Excerpted data
◇ ◇ ◇ ◇

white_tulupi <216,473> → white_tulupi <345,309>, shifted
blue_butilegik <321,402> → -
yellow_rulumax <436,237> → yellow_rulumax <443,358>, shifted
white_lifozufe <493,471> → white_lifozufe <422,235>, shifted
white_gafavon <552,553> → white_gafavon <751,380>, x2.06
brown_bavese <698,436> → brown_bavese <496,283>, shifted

◇ ◇ ◇ ◇

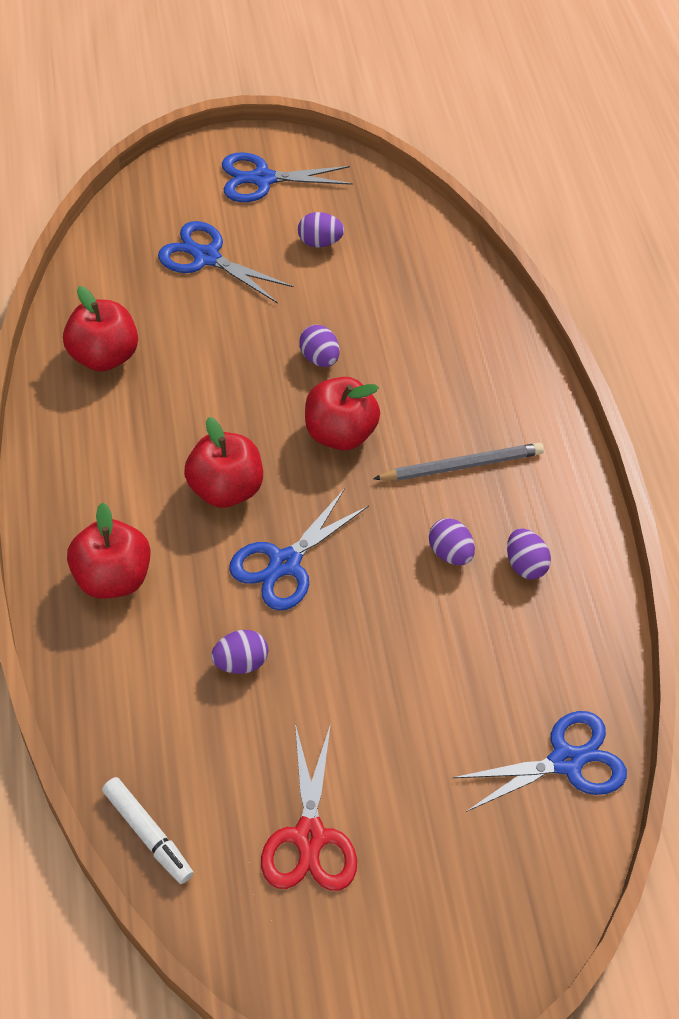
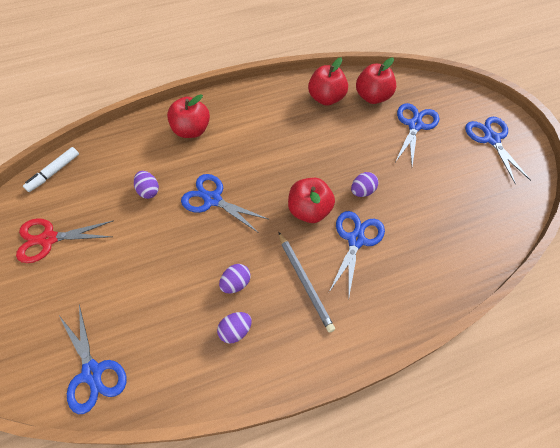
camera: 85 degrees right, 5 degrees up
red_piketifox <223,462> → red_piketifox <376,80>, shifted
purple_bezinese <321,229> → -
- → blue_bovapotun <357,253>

◇ ◇ ◇ ◇

Try it
Reproduce exactly the entries above, limited to the lines from the one with "white_tulupi <216,473> →" through the one with "brown_bavese <698,436> →", both included.

Response to this task
white_tulupi <216,473> → white_tulupi <345,309>, shifted
blue_butilegik <321,402> → -
yellow_rulumax <436,237> → yellow_rulumax <443,358>, shifted
white_lifozufe <493,471> → white_lifozufe <422,235>, shifted
white_gafavon <552,553> → white_gafavon <751,380>, x2.06
brown_bavese <698,436> → brown_bavese <496,283>, shifted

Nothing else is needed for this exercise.